=== Begin Enclosure ===

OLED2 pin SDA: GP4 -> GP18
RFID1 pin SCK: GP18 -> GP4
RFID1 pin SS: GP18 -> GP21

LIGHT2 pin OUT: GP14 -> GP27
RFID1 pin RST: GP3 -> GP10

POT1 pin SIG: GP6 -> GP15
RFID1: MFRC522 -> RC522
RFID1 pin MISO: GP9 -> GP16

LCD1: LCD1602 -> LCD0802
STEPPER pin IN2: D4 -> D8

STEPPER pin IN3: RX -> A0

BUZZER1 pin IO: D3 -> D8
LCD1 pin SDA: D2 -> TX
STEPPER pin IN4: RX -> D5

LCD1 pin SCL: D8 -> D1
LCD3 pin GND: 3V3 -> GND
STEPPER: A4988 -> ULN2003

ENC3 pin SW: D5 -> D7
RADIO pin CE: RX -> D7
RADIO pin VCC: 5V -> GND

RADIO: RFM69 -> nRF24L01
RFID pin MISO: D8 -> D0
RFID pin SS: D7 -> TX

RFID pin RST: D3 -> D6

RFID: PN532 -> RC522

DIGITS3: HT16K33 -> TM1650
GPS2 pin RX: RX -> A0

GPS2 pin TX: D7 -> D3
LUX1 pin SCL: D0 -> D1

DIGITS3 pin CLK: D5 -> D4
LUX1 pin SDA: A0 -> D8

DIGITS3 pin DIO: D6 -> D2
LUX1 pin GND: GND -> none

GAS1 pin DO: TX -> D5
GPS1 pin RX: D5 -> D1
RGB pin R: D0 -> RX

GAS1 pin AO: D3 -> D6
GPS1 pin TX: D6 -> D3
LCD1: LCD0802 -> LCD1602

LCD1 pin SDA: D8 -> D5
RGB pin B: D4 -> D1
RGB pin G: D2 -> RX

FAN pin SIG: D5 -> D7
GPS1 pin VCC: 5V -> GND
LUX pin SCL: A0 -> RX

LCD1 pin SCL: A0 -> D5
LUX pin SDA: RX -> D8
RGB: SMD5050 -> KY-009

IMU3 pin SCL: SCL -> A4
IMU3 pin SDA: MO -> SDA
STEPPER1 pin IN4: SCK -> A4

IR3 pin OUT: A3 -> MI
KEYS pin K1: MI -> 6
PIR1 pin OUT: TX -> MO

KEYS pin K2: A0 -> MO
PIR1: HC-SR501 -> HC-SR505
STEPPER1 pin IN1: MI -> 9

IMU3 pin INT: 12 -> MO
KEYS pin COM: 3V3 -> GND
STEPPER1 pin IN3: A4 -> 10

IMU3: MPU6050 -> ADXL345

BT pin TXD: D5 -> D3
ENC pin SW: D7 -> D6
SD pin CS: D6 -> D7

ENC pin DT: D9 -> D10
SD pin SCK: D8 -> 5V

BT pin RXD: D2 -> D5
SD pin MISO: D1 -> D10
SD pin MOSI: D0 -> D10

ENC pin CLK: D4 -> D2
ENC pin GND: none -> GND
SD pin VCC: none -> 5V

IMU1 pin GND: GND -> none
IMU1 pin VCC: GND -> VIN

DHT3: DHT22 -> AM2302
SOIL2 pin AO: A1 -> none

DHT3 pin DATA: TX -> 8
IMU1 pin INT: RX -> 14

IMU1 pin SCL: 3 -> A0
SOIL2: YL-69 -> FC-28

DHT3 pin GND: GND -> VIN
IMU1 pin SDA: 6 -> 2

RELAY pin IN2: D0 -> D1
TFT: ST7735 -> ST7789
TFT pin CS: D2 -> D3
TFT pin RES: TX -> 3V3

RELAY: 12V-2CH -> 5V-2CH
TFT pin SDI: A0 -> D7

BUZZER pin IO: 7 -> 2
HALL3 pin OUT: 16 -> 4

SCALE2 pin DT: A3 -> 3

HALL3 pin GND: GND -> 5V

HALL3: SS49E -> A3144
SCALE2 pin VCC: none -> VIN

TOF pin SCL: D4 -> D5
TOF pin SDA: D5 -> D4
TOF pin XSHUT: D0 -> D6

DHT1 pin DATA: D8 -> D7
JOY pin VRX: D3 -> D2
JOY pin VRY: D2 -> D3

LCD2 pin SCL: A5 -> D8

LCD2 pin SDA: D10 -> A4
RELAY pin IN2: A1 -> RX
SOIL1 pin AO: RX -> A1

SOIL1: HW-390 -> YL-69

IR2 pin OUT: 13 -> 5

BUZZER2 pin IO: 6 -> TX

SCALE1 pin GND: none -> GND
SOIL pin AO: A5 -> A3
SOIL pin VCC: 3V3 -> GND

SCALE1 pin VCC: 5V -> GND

=== End Enclosure ===

Required action
Reproduce the records above line by line, without any change, up to and including the line that holds "LCD1 pin SDA: D2 -> TX".

Answer below
OLED2 pin SDA: GP4 -> GP18
RFID1 pin SCK: GP18 -> GP4
RFID1 pin SS: GP18 -> GP21

LIGHT2 pin OUT: GP14 -> GP27
RFID1 pin RST: GP3 -> GP10

POT1 pin SIG: GP6 -> GP15
RFID1: MFRC522 -> RC522
RFID1 pin MISO: GP9 -> GP16

LCD1: LCD1602 -> LCD0802
STEPPER pin IN2: D4 -> D8

STEPPER pin IN3: RX -> A0

BUZZER1 pin IO: D3 -> D8
LCD1 pin SDA: D2 -> TX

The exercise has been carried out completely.